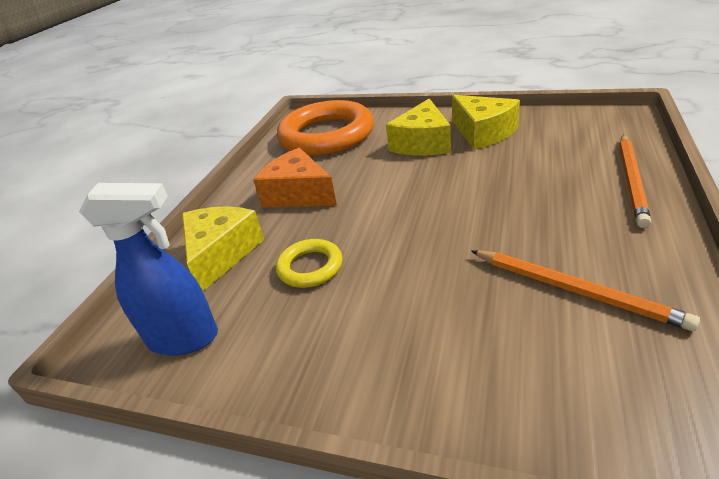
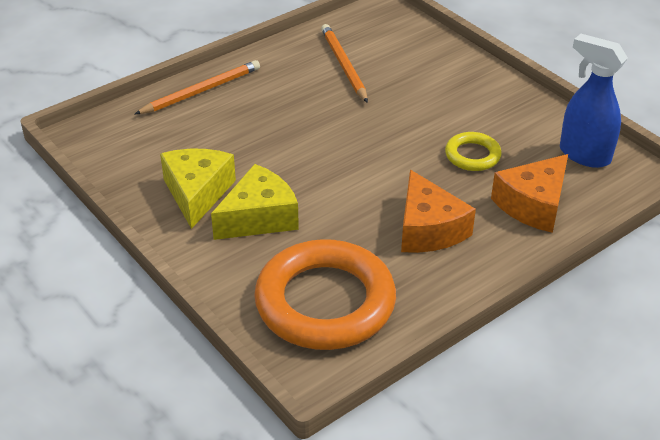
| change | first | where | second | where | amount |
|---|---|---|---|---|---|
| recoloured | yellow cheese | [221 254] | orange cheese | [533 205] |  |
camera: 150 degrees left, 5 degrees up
________________________________________
● Problem to work on
Copy out all the data without changing anything, and drop the pictures.

● Output below
| change | first | where | second | where | amount |
|---|---|---|---|---|---|
| recoloured | yellow cheese | [221 254] | orange cheese | [533 205] |  |
camera: 150 degrees left, 5 degrees up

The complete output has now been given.